* Request:
Copy the data below exactly, everything from the line that contains "NZL2 [653, 354]" down to the line that contains "NZL1 [689, 860]", with both of those lines included.

━━ Data supplied ━━

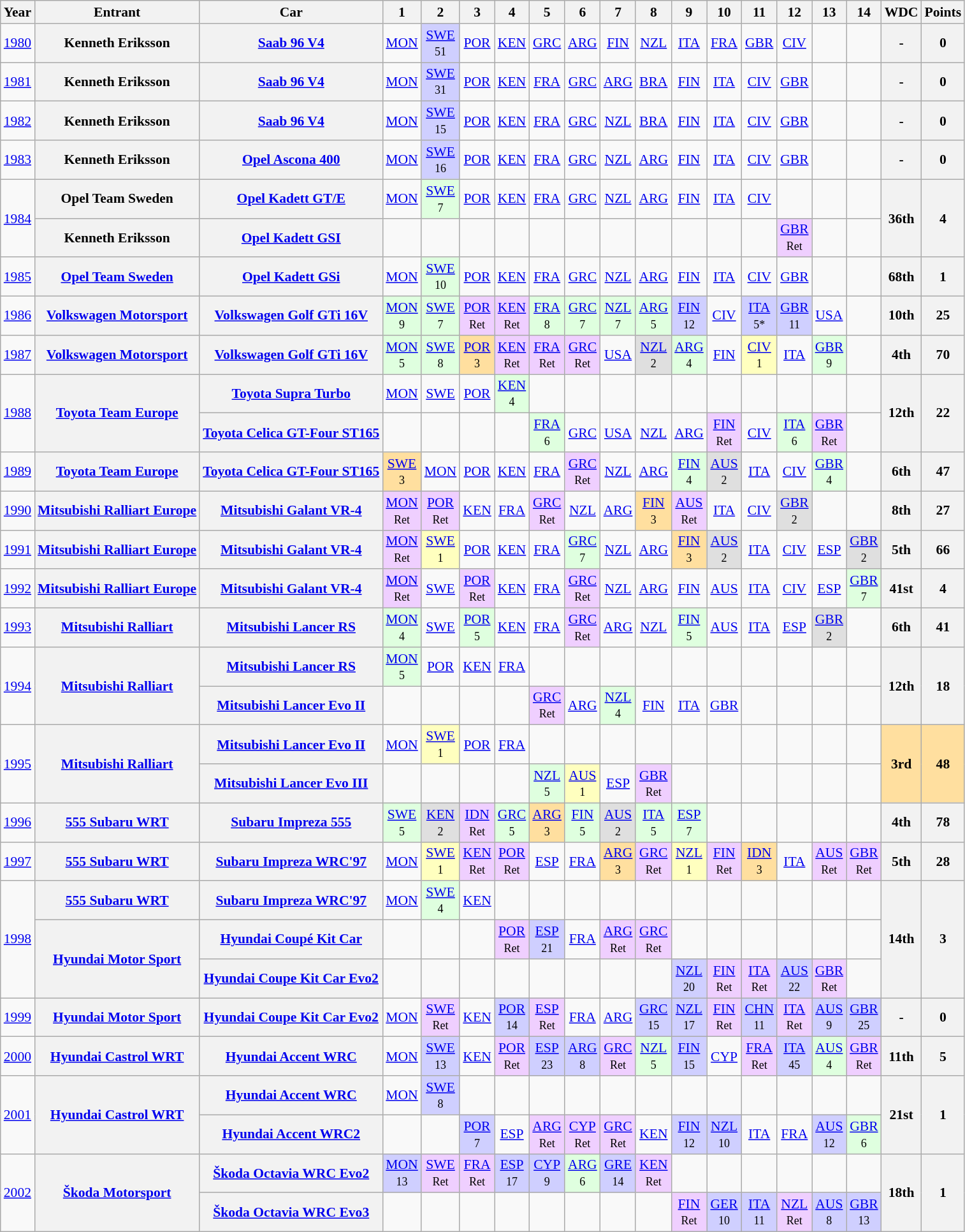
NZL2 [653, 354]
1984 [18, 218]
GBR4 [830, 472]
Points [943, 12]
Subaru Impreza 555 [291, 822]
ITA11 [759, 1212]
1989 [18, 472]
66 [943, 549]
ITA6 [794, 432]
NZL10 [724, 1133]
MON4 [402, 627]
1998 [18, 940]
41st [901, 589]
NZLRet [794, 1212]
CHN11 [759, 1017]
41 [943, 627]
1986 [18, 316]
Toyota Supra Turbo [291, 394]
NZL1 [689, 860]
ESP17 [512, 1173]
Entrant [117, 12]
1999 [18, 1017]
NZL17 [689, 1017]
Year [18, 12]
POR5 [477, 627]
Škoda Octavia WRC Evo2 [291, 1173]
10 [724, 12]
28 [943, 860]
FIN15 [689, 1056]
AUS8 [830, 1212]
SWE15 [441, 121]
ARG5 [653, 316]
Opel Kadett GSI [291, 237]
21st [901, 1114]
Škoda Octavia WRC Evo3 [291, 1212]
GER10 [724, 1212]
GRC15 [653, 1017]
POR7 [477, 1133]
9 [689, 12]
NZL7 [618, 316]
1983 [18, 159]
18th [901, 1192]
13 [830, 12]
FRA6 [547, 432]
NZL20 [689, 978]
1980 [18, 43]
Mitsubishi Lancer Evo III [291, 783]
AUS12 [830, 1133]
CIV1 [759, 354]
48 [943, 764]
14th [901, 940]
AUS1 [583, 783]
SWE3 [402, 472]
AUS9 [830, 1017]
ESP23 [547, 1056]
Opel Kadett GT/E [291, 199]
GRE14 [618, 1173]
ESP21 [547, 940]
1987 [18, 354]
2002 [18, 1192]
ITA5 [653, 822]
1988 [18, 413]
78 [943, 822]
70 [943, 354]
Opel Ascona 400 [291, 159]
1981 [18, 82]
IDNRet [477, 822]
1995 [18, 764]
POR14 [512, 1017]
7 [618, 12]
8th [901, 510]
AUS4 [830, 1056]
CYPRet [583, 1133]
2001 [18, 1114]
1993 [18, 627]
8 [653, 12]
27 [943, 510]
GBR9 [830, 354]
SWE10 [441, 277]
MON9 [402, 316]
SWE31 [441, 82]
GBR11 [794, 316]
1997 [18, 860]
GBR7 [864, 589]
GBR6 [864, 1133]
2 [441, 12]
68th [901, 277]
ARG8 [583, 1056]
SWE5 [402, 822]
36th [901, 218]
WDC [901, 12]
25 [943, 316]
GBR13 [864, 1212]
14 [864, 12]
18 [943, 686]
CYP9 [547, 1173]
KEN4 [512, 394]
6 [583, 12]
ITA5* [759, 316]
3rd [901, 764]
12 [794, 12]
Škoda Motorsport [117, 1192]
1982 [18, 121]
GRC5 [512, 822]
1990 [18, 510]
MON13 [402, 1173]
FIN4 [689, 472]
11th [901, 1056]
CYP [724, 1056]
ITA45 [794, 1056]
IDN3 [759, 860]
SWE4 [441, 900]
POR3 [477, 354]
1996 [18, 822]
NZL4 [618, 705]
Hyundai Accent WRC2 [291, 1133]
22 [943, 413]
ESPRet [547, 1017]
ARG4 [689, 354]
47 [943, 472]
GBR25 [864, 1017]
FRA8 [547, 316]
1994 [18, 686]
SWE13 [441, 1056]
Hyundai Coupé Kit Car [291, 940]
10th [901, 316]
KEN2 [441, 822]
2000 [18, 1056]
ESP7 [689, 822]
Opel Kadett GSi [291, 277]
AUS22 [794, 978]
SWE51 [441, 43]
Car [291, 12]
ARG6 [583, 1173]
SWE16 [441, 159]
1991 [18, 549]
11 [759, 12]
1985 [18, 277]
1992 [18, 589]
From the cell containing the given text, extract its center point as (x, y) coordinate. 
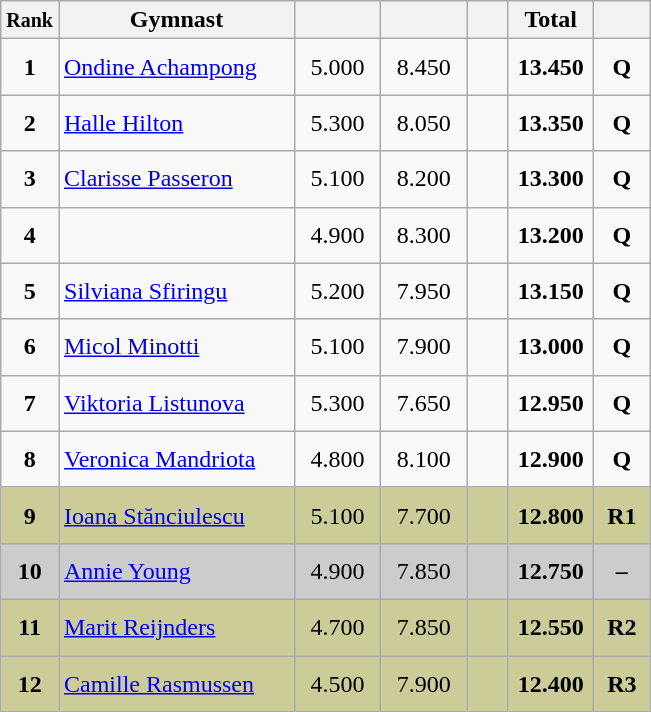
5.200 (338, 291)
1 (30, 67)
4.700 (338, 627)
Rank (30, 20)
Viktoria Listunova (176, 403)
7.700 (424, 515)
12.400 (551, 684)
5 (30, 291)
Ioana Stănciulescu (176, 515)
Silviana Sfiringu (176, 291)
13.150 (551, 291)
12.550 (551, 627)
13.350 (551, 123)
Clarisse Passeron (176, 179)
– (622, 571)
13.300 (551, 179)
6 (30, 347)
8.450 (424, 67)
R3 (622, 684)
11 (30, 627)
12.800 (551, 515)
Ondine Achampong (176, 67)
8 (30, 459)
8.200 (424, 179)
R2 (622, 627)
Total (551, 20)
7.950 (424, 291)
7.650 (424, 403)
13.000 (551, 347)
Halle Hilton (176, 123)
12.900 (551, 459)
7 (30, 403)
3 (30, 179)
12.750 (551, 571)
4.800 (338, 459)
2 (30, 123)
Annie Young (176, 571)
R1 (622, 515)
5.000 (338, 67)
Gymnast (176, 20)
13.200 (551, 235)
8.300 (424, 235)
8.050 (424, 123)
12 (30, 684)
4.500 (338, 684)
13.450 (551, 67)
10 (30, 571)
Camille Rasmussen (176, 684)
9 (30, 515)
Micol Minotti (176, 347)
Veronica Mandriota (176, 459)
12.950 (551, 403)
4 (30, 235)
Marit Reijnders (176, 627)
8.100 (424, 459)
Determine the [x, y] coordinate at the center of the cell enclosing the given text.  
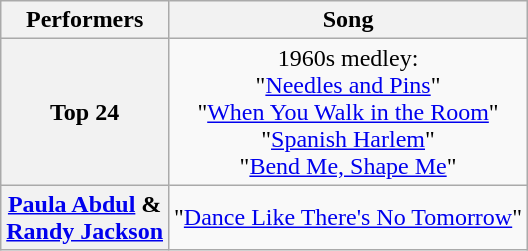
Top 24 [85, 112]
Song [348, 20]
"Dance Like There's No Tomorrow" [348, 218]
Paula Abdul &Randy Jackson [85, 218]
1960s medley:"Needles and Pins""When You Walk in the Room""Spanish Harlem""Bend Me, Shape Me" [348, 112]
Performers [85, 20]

━━━
━━ Data supplied ━━

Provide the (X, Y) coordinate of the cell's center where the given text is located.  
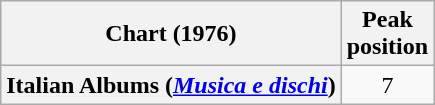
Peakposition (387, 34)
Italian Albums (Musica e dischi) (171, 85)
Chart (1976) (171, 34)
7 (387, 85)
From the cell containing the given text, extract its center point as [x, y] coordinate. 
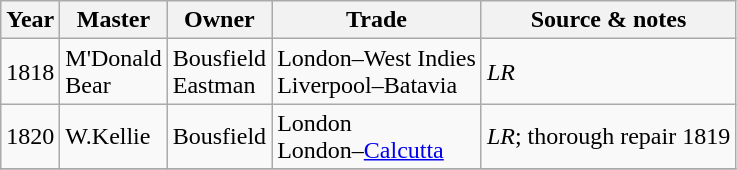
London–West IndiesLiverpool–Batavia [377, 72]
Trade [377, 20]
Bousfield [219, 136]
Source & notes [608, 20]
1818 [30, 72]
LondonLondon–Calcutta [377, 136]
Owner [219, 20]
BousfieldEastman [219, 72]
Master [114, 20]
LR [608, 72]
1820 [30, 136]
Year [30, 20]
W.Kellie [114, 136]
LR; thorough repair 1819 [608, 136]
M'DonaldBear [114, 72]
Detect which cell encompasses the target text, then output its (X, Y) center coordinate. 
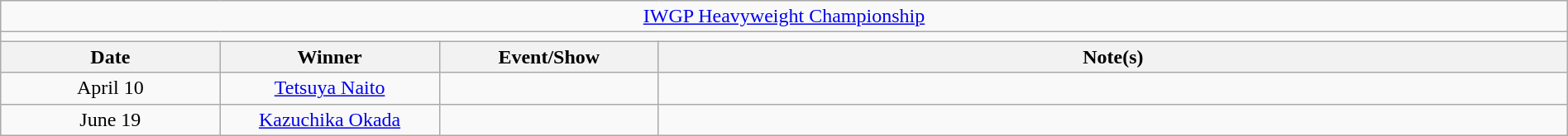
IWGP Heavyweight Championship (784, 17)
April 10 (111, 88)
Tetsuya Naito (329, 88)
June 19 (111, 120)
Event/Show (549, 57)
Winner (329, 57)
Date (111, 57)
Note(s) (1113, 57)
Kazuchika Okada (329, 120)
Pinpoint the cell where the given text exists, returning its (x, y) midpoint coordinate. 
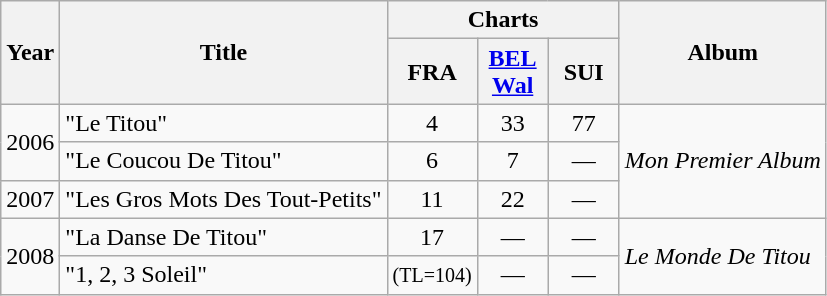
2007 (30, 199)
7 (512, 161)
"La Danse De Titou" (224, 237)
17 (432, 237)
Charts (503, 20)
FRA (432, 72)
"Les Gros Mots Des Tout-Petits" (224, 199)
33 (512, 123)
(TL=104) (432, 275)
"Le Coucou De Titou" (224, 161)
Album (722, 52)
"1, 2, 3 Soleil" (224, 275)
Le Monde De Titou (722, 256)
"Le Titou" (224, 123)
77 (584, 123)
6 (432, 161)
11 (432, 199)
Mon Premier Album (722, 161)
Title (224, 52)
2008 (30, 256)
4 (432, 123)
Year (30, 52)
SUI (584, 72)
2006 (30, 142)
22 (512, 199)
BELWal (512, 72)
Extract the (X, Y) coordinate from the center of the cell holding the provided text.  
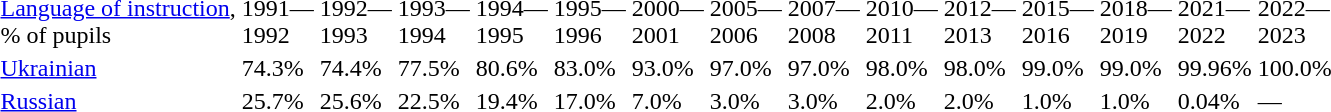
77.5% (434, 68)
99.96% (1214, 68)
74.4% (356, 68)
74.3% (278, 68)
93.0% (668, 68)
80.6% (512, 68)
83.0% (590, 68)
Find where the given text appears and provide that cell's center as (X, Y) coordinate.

━━━

* Exercise response:
NZL2 [653, 354]
1984 [18, 218]
GBR4 [830, 472]
Points [943, 12]
Subaru Impreza 555 [291, 822]
ITA11 [759, 1212]
1989 [18, 472]
66 [943, 549]
ITA6 [794, 432]
NZL10 [724, 1133]
MON4 [402, 627]
1998 [18, 940]
41st [901, 589]
NZLRet [794, 1212]
CHN11 [759, 1017]
41 [943, 627]
1986 [18, 316]
Toyota Supra Turbo [291, 394]
NZL1 [689, 860]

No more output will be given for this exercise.